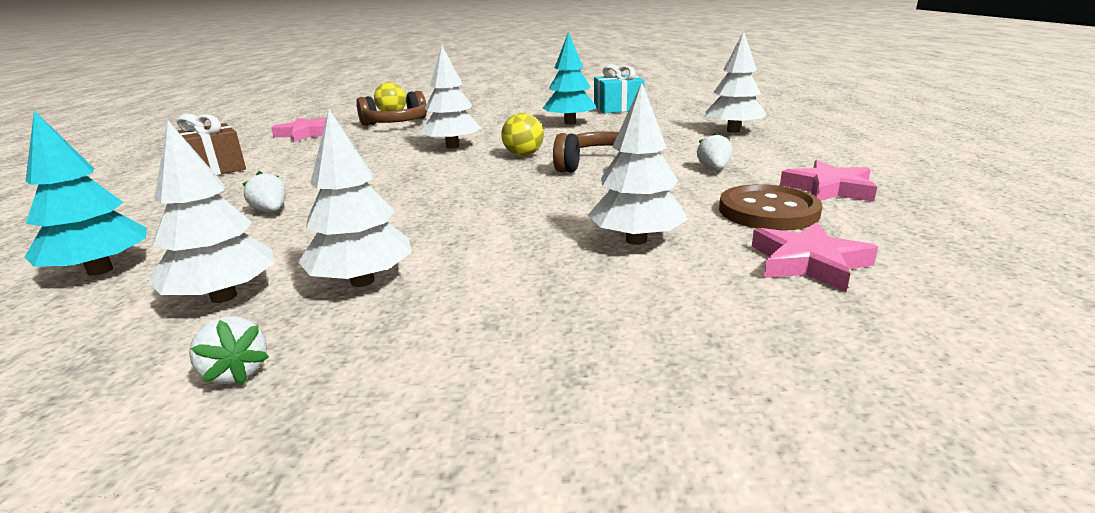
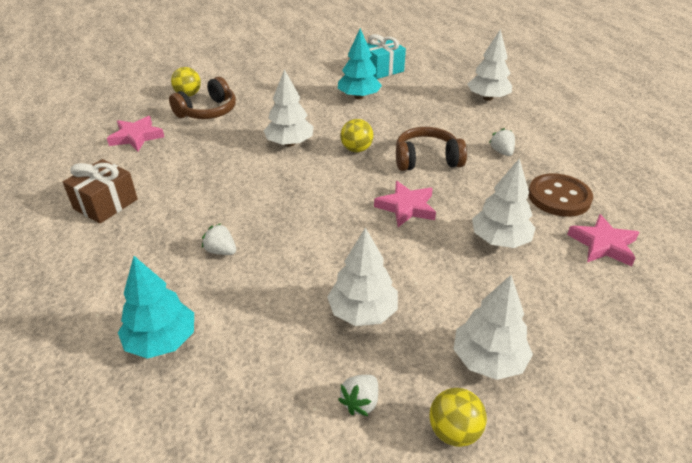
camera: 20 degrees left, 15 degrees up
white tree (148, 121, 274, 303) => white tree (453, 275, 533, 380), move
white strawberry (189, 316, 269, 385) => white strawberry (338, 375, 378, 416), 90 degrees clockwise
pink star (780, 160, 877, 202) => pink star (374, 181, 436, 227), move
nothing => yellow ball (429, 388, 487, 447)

• [Brief] Repeat the records above exactly, leaving out the pictures.

• [Task output]
camera: 20 degrees left, 15 degrees up
white tree (148, 121, 274, 303) => white tree (453, 275, 533, 380), move
white strawberry (189, 316, 269, 385) => white strawberry (338, 375, 378, 416), 90 degrees clockwise
pink star (780, 160, 877, 202) => pink star (374, 181, 436, 227), move
nothing => yellow ball (429, 388, 487, 447)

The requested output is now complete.